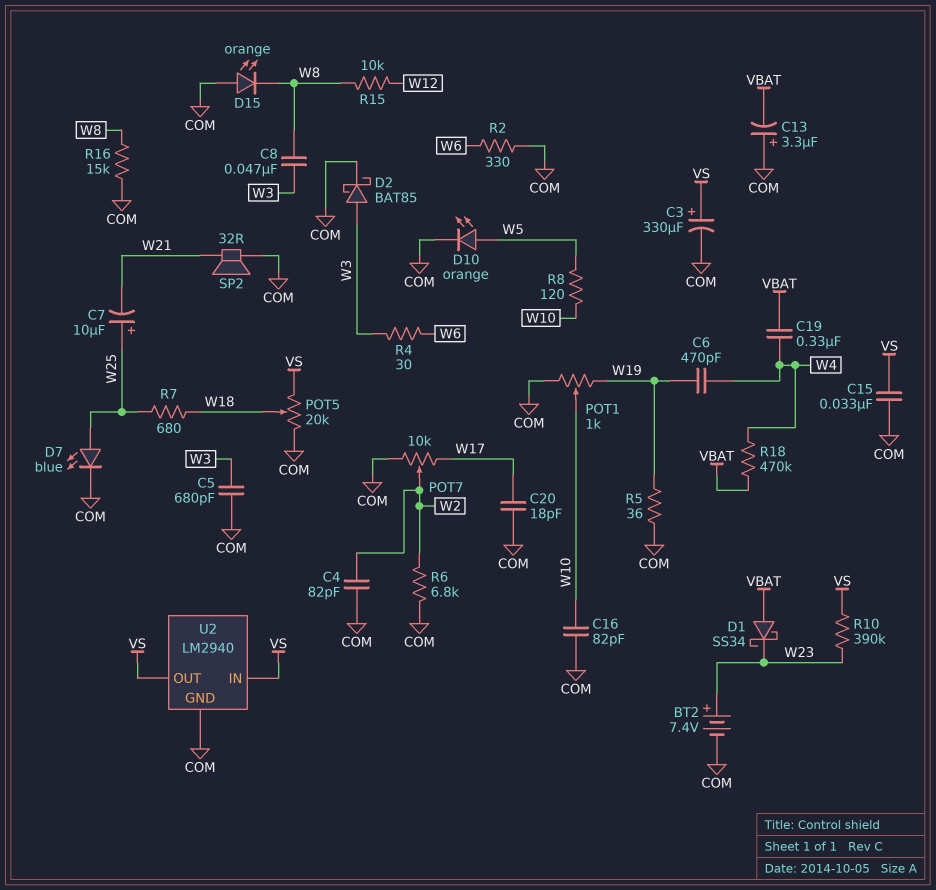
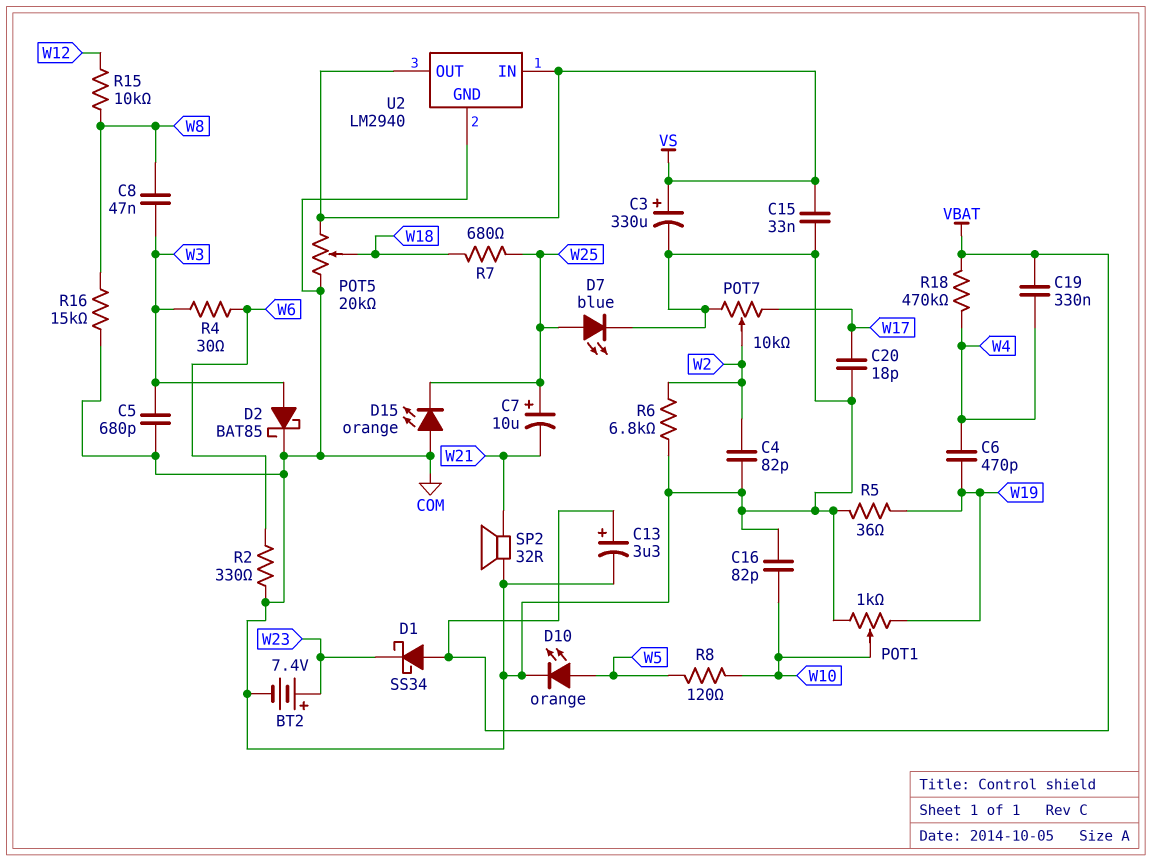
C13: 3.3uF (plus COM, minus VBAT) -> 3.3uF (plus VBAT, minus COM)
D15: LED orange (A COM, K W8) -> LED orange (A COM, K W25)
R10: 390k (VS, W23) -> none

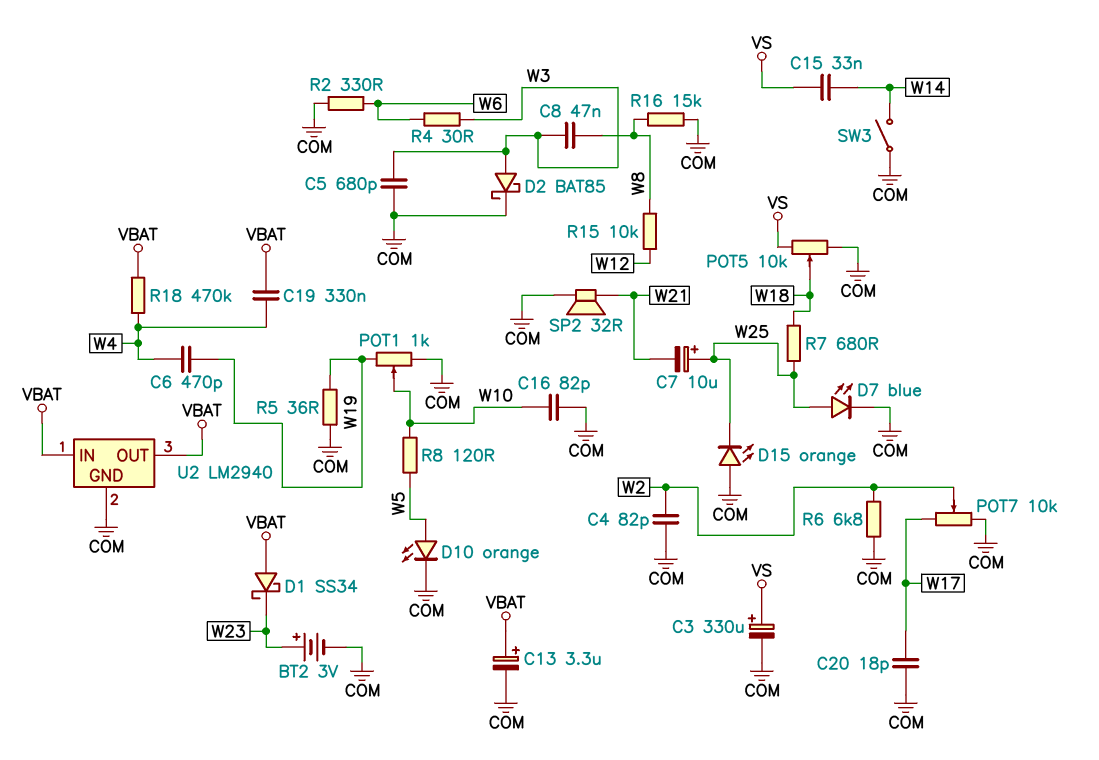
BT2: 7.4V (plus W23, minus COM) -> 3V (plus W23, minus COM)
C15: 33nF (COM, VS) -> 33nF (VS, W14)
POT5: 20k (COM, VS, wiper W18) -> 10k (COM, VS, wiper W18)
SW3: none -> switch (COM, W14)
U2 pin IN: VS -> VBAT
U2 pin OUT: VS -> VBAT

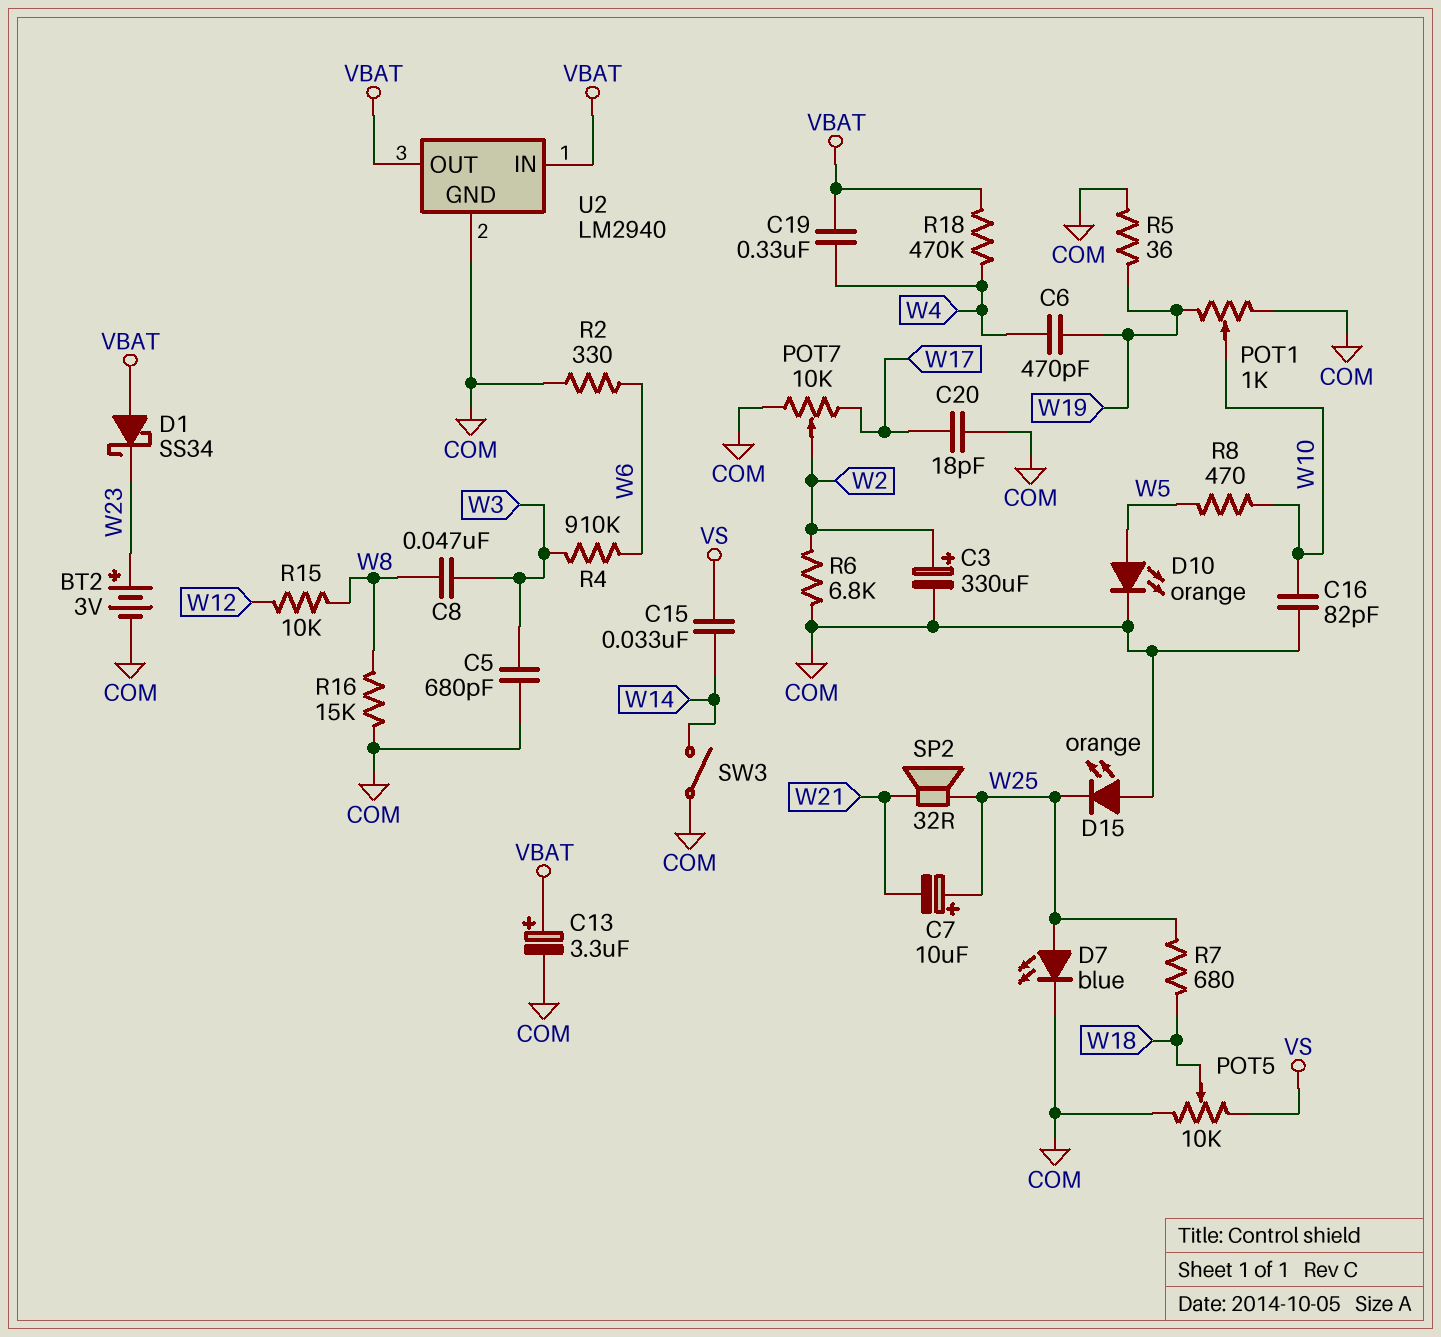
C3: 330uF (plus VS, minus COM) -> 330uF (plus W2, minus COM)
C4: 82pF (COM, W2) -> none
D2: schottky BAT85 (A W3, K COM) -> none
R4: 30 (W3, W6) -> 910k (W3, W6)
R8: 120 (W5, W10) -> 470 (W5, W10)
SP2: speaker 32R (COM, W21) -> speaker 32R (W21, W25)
****************
Please print the records above once more, word for word, omitting all pictures.

C13: 3.3uF (plus COM, minus VBAT) -> 3.3uF (plus VBAT, minus COM)
D15: LED orange (A COM, K W8) -> LED orange (A COM, K W25)
R10: 390k (VS, W23) -> none

BT2: 7.4V (plus W23, minus COM) -> 3V (plus W23, minus COM)
C15: 33nF (COM, VS) -> 33nF (VS, W14)
POT5: 20k (COM, VS, wiper W18) -> 10k (COM, VS, wiper W18)
SW3: none -> switch (COM, W14)
U2 pin IN: VS -> VBAT
U2 pin OUT: VS -> VBAT

C3: 330uF (plus VS, minus COM) -> 330uF (plus W2, minus COM)
C4: 82pF (COM, W2) -> none
D2: schottky BAT85 (A W3, K COM) -> none
R4: 30 (W3, W6) -> 910k (W3, W6)
R8: 120 (W5, W10) -> 470 (W5, W10)
SP2: speaker 32R (COM, W21) -> speaker 32R (W21, W25)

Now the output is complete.